Records for this exercise =
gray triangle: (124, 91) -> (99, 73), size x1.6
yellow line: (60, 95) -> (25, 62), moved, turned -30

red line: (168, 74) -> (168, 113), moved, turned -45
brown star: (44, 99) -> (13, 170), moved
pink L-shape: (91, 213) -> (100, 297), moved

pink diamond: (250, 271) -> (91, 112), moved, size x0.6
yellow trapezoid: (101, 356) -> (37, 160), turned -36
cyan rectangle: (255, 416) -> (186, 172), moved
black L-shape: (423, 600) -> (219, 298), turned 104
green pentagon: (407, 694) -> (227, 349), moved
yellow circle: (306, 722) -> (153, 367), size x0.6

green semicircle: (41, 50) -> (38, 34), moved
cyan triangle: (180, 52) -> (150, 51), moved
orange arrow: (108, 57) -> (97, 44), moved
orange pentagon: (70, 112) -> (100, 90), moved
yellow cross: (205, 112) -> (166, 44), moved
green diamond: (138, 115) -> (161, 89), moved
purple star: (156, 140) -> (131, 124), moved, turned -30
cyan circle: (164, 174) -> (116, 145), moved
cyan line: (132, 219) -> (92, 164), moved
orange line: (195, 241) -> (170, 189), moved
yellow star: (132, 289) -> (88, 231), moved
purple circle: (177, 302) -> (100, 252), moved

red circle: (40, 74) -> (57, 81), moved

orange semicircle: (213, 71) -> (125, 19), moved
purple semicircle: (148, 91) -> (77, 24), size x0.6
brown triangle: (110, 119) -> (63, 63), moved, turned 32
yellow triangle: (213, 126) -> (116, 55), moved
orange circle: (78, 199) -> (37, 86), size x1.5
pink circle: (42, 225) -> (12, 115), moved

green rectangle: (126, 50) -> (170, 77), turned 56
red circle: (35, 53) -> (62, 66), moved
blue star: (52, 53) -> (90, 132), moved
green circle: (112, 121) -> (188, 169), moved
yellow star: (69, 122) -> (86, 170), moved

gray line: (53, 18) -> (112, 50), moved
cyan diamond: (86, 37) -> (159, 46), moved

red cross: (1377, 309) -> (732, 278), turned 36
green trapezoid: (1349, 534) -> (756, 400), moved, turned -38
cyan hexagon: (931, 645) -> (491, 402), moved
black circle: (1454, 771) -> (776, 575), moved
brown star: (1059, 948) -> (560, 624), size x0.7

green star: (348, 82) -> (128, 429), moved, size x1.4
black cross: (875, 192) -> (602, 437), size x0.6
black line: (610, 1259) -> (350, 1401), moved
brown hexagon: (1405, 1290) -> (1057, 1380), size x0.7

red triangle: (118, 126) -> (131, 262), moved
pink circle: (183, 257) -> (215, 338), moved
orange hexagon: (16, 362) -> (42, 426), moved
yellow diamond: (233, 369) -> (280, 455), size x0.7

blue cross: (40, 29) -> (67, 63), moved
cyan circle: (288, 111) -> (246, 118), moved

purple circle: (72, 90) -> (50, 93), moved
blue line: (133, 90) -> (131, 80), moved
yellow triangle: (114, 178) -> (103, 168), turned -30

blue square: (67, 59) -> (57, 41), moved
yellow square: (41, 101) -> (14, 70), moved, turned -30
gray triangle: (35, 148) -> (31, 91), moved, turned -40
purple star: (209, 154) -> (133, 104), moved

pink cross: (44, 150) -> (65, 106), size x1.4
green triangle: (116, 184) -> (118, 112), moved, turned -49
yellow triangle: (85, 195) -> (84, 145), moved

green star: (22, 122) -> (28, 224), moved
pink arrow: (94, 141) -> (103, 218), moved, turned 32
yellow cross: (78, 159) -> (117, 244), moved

Task to carry out =
Filter the records above for "purple" and copy every matching line.

Finished exercise =
purple star: (156, 140) -> (131, 124), moved, turned -30
purple circle: (177, 302) -> (100, 252), moved
purple semicircle: (148, 91) -> (77, 24), size x0.6
purple circle: (72, 90) -> (50, 93), moved
purple star: (209, 154) -> (133, 104), moved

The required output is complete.